*** Block opens ***

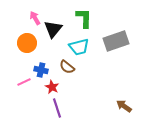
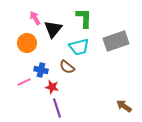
red star: rotated 16 degrees counterclockwise
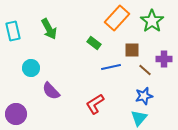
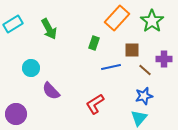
cyan rectangle: moved 7 px up; rotated 72 degrees clockwise
green rectangle: rotated 72 degrees clockwise
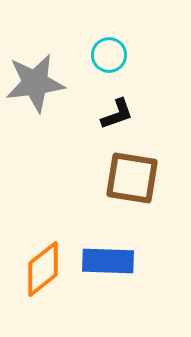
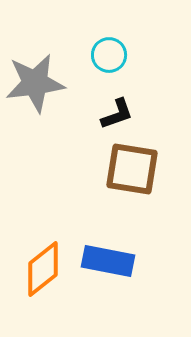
brown square: moved 9 px up
blue rectangle: rotated 9 degrees clockwise
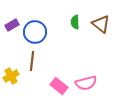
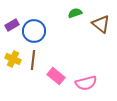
green semicircle: moved 9 px up; rotated 72 degrees clockwise
blue circle: moved 1 px left, 1 px up
brown line: moved 1 px right, 1 px up
yellow cross: moved 2 px right, 17 px up; rotated 35 degrees counterclockwise
pink rectangle: moved 3 px left, 10 px up
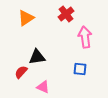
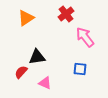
pink arrow: rotated 30 degrees counterclockwise
pink triangle: moved 2 px right, 4 px up
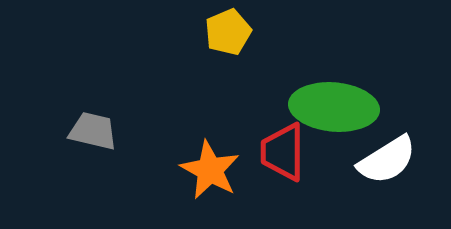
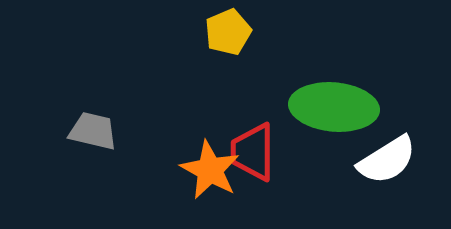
red trapezoid: moved 30 px left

*** Block closes ***

Problem to solve:
An exact copy of every entry above is required, without the pictures.

Exercise result:
red star: rotated 16 degrees counterclockwise
cyan rectangle: moved 7 px up; rotated 72 degrees clockwise
green rectangle: rotated 72 degrees clockwise
brown square: moved 9 px up
blue rectangle: rotated 9 degrees clockwise
green semicircle: moved 9 px up; rotated 72 degrees clockwise
blue circle: moved 1 px left, 1 px up
brown line: moved 1 px right, 1 px up
yellow cross: moved 2 px right, 17 px up; rotated 35 degrees counterclockwise
pink rectangle: moved 3 px left, 10 px up
pink arrow: rotated 30 degrees counterclockwise
pink triangle: moved 2 px right, 4 px up
red trapezoid: moved 30 px left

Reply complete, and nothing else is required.